### Task item
Copy out each line of the data holding "first".

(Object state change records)
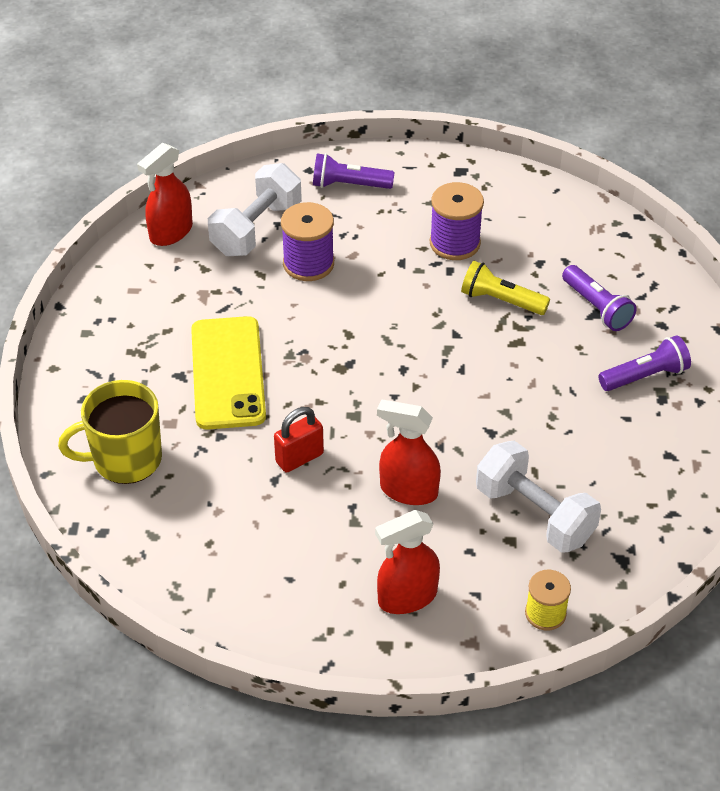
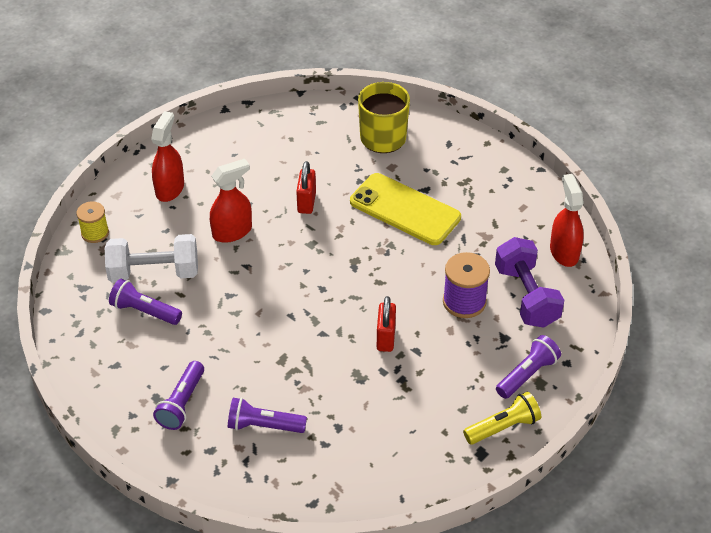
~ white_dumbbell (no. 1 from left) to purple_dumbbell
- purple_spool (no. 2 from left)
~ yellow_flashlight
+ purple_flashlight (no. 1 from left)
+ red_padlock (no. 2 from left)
--
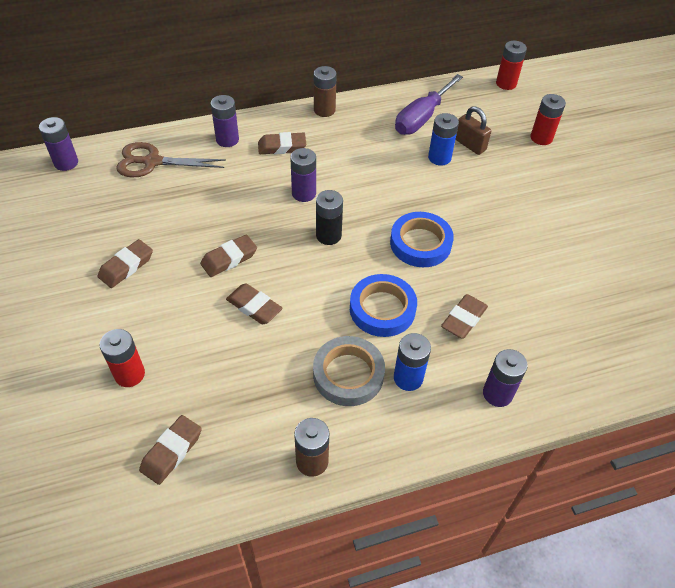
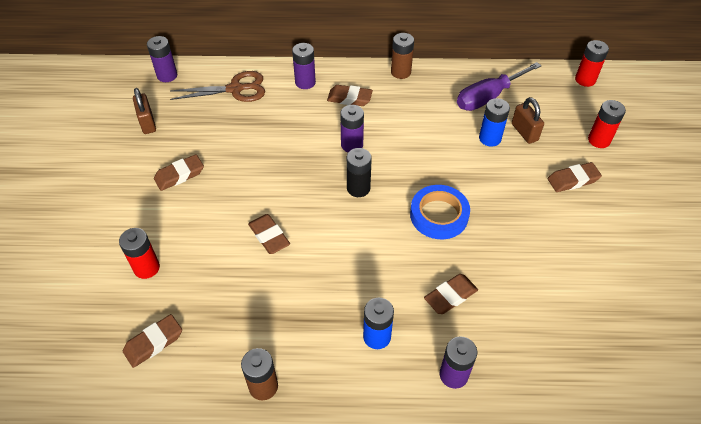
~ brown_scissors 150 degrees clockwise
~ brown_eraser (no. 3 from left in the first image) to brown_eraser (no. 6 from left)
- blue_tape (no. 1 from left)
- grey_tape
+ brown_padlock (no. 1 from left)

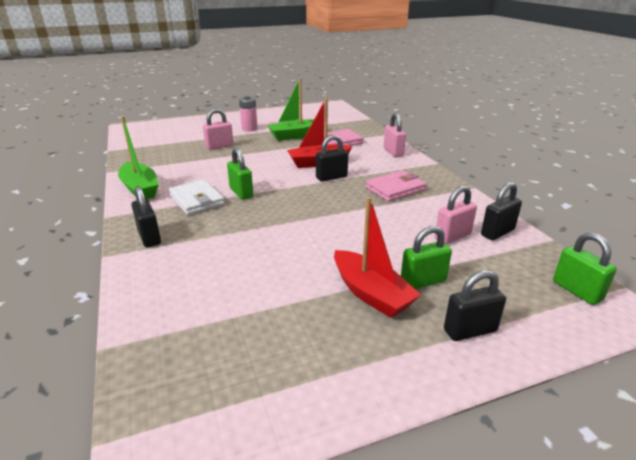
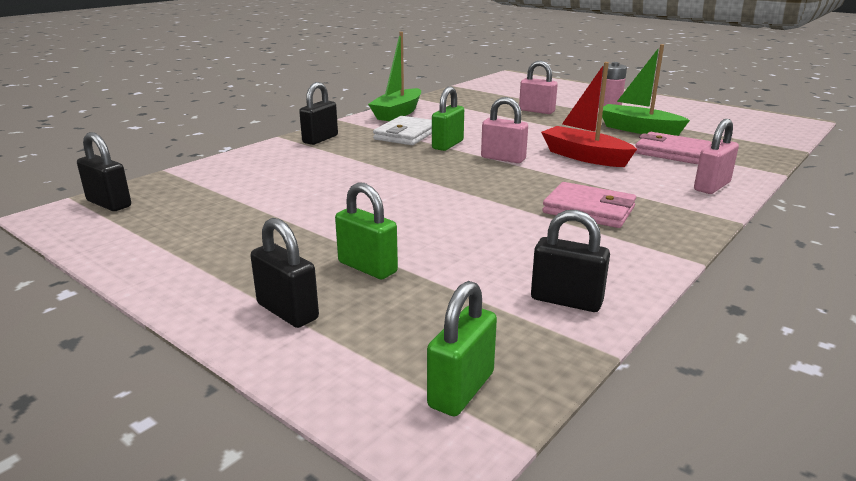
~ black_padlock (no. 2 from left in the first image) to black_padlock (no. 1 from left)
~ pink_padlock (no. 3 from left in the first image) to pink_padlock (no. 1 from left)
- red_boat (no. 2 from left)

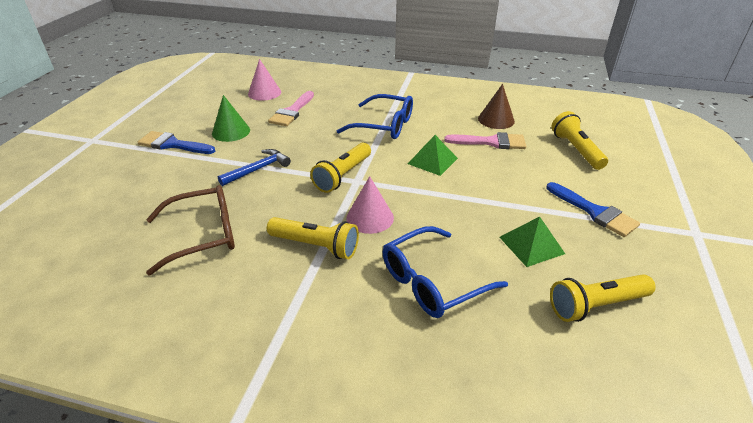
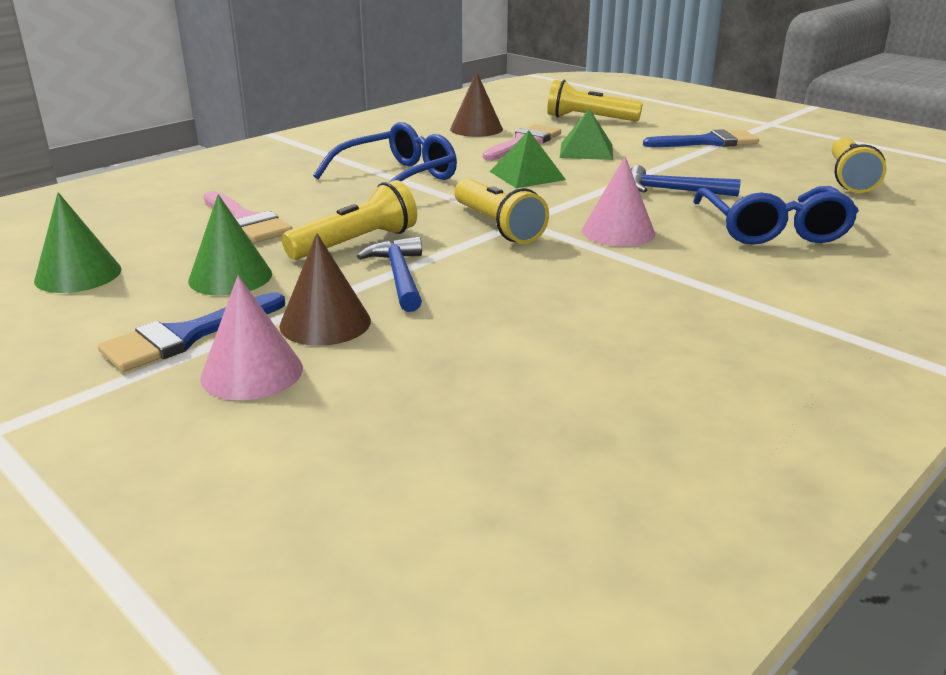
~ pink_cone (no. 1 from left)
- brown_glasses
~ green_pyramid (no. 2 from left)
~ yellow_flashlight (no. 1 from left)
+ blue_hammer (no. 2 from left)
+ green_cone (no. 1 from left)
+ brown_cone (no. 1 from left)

### Output
~ brown_eraser (no. 3 from left in the first image) to brown_eraser (no. 6 from left)
~ black_padlock (no. 2 from left in the first image) to black_padlock (no. 1 from left)
~ pink_padlock (no. 3 from left in the first image) to pink_padlock (no. 1 from left)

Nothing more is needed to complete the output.